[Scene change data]
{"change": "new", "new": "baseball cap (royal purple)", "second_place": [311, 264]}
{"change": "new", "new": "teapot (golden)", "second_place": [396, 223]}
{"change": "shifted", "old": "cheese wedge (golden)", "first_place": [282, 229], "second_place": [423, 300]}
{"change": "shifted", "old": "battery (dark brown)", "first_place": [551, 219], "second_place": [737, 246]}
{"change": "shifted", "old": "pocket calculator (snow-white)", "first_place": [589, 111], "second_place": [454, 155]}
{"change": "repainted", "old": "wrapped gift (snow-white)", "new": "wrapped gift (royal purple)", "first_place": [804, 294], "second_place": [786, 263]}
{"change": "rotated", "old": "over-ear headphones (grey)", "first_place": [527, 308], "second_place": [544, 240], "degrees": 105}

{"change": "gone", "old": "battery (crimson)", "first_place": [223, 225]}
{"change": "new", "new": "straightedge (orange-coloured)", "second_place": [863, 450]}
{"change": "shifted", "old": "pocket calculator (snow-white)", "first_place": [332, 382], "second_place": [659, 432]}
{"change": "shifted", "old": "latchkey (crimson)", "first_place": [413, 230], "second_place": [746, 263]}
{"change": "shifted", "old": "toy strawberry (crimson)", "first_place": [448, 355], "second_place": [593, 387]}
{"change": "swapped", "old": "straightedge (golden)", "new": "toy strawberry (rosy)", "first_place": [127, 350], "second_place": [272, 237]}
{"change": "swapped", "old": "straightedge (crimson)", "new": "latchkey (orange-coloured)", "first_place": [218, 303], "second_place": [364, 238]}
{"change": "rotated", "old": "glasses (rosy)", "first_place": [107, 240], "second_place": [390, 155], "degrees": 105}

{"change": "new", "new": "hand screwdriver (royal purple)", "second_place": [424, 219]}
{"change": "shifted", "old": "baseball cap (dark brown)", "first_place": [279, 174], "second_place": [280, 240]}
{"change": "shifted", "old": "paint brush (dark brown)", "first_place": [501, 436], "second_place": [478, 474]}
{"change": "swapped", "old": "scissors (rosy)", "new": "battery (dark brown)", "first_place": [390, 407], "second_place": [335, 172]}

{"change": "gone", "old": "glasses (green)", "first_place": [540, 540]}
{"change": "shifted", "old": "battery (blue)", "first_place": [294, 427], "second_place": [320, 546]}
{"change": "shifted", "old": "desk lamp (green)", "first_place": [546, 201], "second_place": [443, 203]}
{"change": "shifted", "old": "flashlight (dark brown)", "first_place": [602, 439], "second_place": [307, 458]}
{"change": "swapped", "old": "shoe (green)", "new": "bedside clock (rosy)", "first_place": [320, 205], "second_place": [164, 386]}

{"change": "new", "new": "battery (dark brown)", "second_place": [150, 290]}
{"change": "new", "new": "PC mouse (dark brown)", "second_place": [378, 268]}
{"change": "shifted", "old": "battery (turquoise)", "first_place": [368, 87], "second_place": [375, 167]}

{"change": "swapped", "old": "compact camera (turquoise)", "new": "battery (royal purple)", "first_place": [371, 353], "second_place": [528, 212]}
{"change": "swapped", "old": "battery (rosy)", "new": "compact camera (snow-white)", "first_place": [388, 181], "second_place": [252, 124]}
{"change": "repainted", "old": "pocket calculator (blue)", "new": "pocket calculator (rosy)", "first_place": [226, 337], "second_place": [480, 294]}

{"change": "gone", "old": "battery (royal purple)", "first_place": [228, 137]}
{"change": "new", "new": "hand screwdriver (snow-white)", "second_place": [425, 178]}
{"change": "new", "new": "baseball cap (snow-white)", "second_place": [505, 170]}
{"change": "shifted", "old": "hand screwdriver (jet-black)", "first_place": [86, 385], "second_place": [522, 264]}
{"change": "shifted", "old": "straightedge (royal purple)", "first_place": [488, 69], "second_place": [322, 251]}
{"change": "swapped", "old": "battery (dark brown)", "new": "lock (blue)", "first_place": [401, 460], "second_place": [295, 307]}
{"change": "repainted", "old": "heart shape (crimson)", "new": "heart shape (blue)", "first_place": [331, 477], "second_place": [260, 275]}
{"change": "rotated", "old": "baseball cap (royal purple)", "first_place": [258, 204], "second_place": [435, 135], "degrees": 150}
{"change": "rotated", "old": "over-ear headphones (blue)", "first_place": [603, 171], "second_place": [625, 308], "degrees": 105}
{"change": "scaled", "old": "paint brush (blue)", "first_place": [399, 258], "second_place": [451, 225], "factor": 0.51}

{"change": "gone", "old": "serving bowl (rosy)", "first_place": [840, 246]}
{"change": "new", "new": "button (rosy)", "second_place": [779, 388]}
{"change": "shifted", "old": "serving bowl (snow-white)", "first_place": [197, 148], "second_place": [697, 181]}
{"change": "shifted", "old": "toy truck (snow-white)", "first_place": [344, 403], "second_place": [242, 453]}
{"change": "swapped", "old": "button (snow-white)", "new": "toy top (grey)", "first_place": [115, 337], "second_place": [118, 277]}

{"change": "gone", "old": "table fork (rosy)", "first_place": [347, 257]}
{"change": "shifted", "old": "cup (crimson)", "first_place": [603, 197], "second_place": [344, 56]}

Exercise: Output the entries above in their entirety, exactly as written.

Response:
{"change": "new", "new": "baseball cap (royal purple)", "second_place": [311, 264]}
{"change": "new", "new": "teapot (golden)", "second_place": [396, 223]}
{"change": "shifted", "old": "cheese wedge (golden)", "first_place": [282, 229], "second_place": [423, 300]}
{"change": "shifted", "old": "battery (dark brown)", "first_place": [551, 219], "second_place": [737, 246]}
{"change": "shifted", "old": "pocket calculator (snow-white)", "first_place": [589, 111], "second_place": [454, 155]}
{"change": "repainted", "old": "wrapped gift (snow-white)", "new": "wrapped gift (royal purple)", "first_place": [804, 294], "second_place": [786, 263]}
{"change": "rotated", "old": "over-ear headphones (grey)", "first_place": [527, 308], "second_place": [544, 240], "degrees": 105}

{"change": "gone", "old": "battery (crimson)", "first_place": [223, 225]}
{"change": "new", "new": "straightedge (orange-coloured)", "second_place": [863, 450]}
{"change": "shifted", "old": "pocket calculator (snow-white)", "first_place": [332, 382], "second_place": [659, 432]}
{"change": "shifted", "old": "latchkey (crimson)", "first_place": [413, 230], "second_place": [746, 263]}
{"change": "shifted", "old": "toy strawberry (crimson)", "first_place": [448, 355], "second_place": [593, 387]}
{"change": "swapped", "old": "straightedge (golden)", "new": "toy strawberry (rosy)", "first_place": [127, 350], "second_place": [272, 237]}
{"change": "swapped", "old": "straightedge (crimson)", "new": "latchkey (orange-coloured)", "first_place": [218, 303], "second_place": [364, 238]}
{"change": "rotated", "old": "glasses (rosy)", "first_place": [107, 240], "second_place": [390, 155], "degrees": 105}

{"change": "new", "new": "hand screwdriver (royal purple)", "second_place": [424, 219]}
{"change": "shifted", "old": "baseball cap (dark brown)", "first_place": [279, 174], "second_place": [280, 240]}
{"change": "shifted", "old": "paint brush (dark brown)", "first_place": [501, 436], "second_place": [478, 474]}
{"change": "swapped", "old": "scissors (rosy)", "new": "battery (dark brown)", "first_place": [390, 407], "second_place": [335, 172]}

{"change": "gone", "old": "glasses (green)", "first_place": [540, 540]}
{"change": "shifted", "old": "battery (blue)", "first_place": [294, 427], "second_place": [320, 546]}
{"change": "shifted", "old": "desk lamp (green)", "first_place": [546, 201], "second_place": [443, 203]}
{"change": "shifted", "old": "flashlight (dark brown)", "first_place": [602, 439], "second_place": [307, 458]}
{"change": "swapped", "old": "shoe (green)", "new": "bedside clock (rosy)", "first_place": [320, 205], "second_place": [164, 386]}

{"change": "new", "new": "battery (dark brown)", "second_place": [150, 290]}
{"change": "new", "new": "PC mouse (dark brown)", "second_place": [378, 268]}
{"change": "shifted", "old": "battery (turquoise)", "first_place": [368, 87], "second_place": [375, 167]}

{"change": "swapped", "old": "compact camera (turquoise)", "new": "battery (royal purple)", "first_place": [371, 353], "second_place": [528, 212]}
{"change": "swapped", "old": "battery (rosy)", "new": "compact camera (snow-white)", "first_place": [388, 181], "second_place": [252, 124]}
{"change": "repainted", "old": "pocket calculator (blue)", "new": "pocket calculator (rosy)", "first_place": [226, 337], "second_place": [480, 294]}

{"change": "gone", "old": "battery (royal purple)", "first_place": [228, 137]}
{"change": "new", "new": "hand screwdriver (snow-white)", "second_place": [425, 178]}
{"change": "new", "new": "baseball cap (snow-white)", "second_place": [505, 170]}
{"change": "shifted", "old": "hand screwdriver (jet-black)", "first_place": [86, 385], "second_place": [522, 264]}
{"change": "shifted", "old": "straightedge (royal purple)", "first_place": [488, 69], "second_place": [322, 251]}
{"change": "swapped", "old": "battery (dark brown)", "new": "lock (blue)", "first_place": [401, 460], "second_place": [295, 307]}
{"change": "repainted", "old": "heart shape (crimson)", "new": "heart shape (blue)", "first_place": [331, 477], "second_place": [260, 275]}
{"change": "rotated", "old": "baseball cap (royal purple)", "first_place": [258, 204], "second_place": [435, 135], "degrees": 150}
{"change": "rotated", "old": "over-ear headphones (blue)", "first_place": [603, 171], "second_place": [625, 308], "degrees": 105}
{"change": "scaled", "old": "paint brush (blue)", "first_place": [399, 258], "second_place": [451, 225], "factor": 0.51}

{"change": "gone", "old": "serving bowl (rosy)", "first_place": [840, 246]}
{"change": "new", "new": "button (rosy)", "second_place": [779, 388]}
{"change": "shifted", "old": "serving bowl (snow-white)", "first_place": [197, 148], "second_place": [697, 181]}
{"change": "shifted", "old": "toy truck (snow-white)", "first_place": [344, 403], "second_place": [242, 453]}
{"change": "swapped", "old": "button (snow-white)", "new": "toy top (grey)", "first_place": [115, 337], "second_place": [118, 277]}

{"change": "gone", "old": "table fork (rosy)", "first_place": [347, 257]}
{"change": "shifted", "old": "cup (crimson)", "first_place": [603, 197], "second_place": [344, 56]}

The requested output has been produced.